(Scene comparison data)
= = = = =

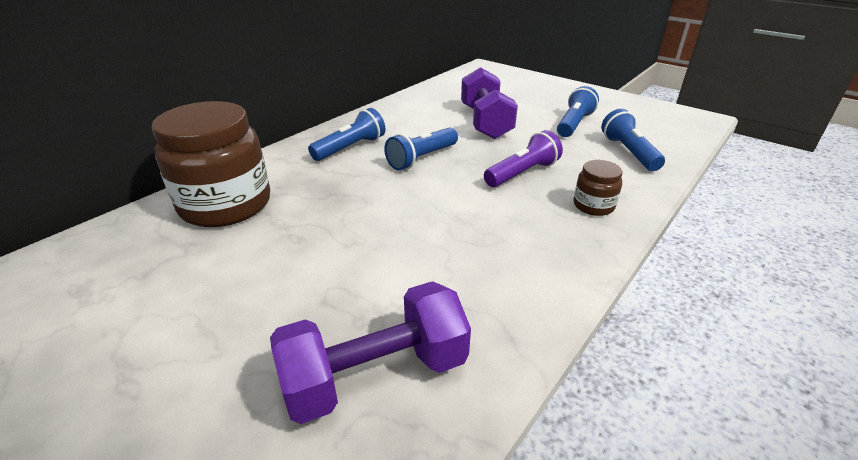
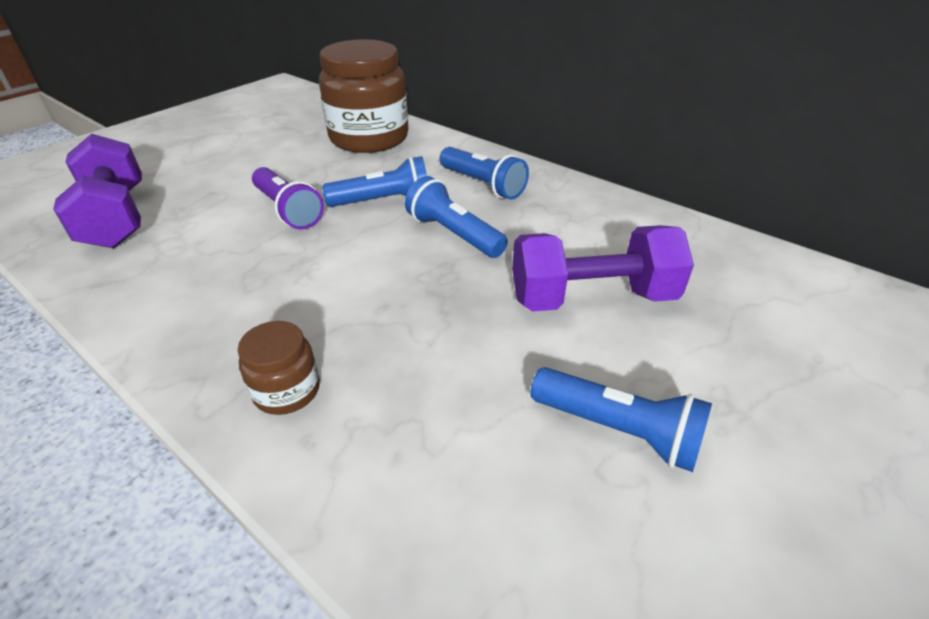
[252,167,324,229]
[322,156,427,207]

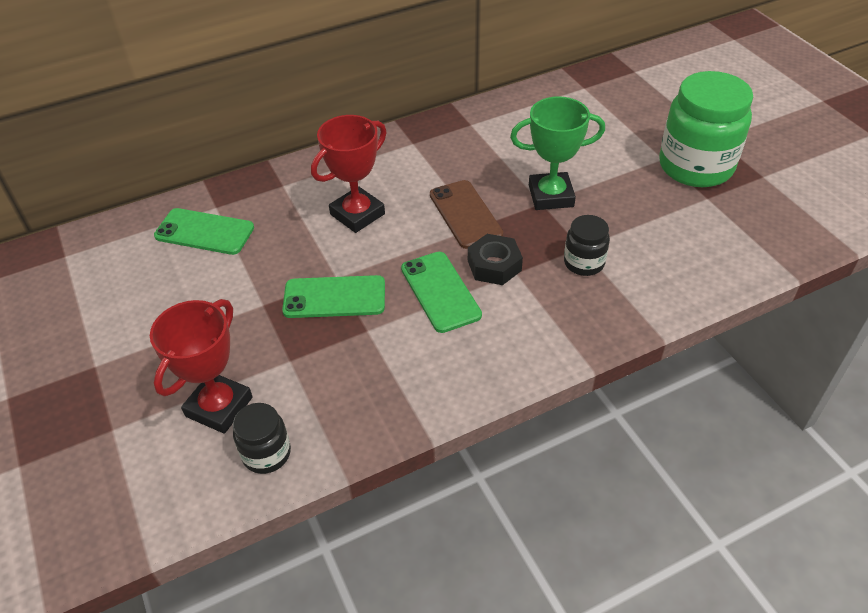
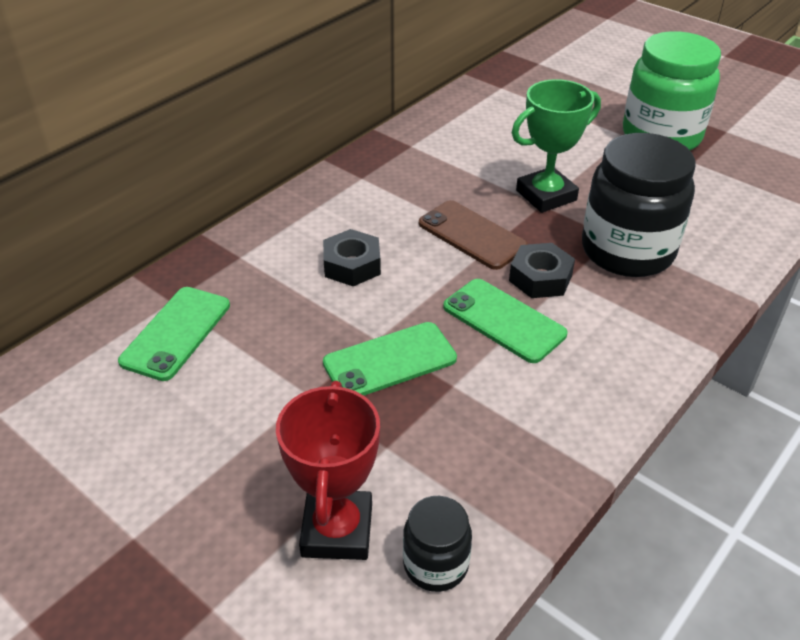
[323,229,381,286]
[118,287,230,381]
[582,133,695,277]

= = = = =

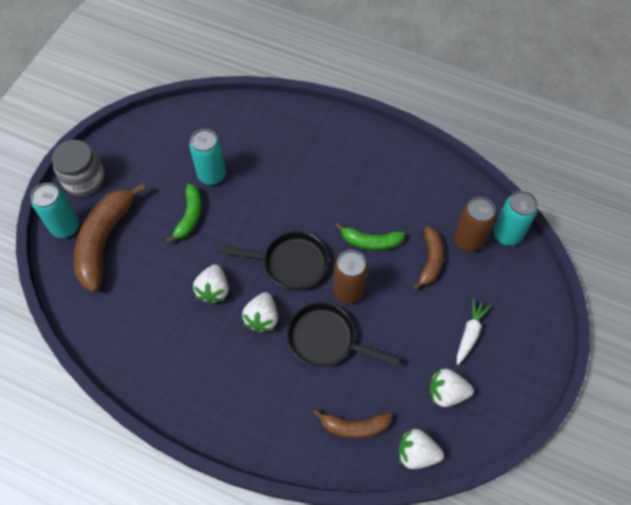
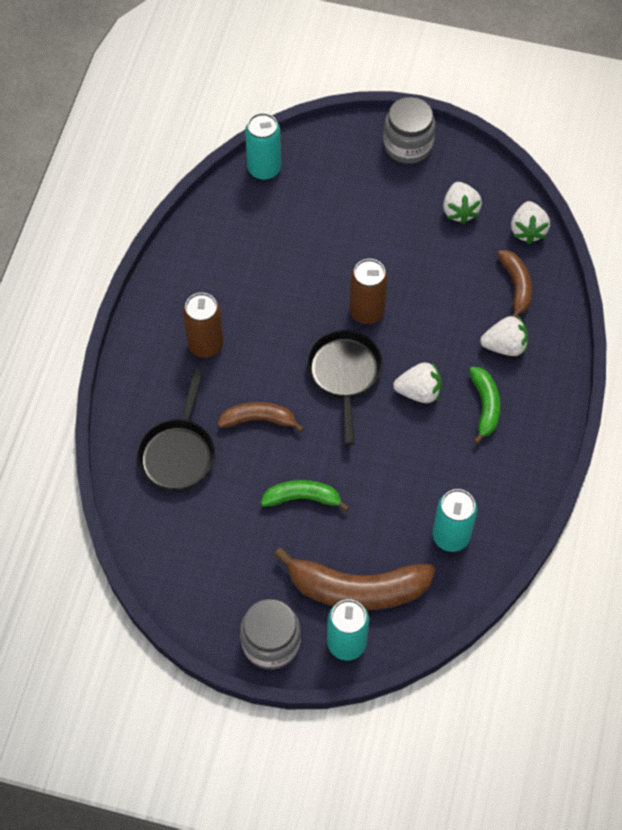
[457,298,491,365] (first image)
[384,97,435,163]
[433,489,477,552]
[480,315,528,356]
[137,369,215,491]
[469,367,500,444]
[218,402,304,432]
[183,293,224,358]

= = = = =

Pictures do not belong in the answer. Return the lines above starting at the one with "[252,167,324,229]" and ending at the one with "[582,133,695,277]", both kept, exactly.

▸ OUTPUT
[252,167,324,229]
[322,156,427,207]

[323,229,381,286]
[118,287,230,381]
[582,133,695,277]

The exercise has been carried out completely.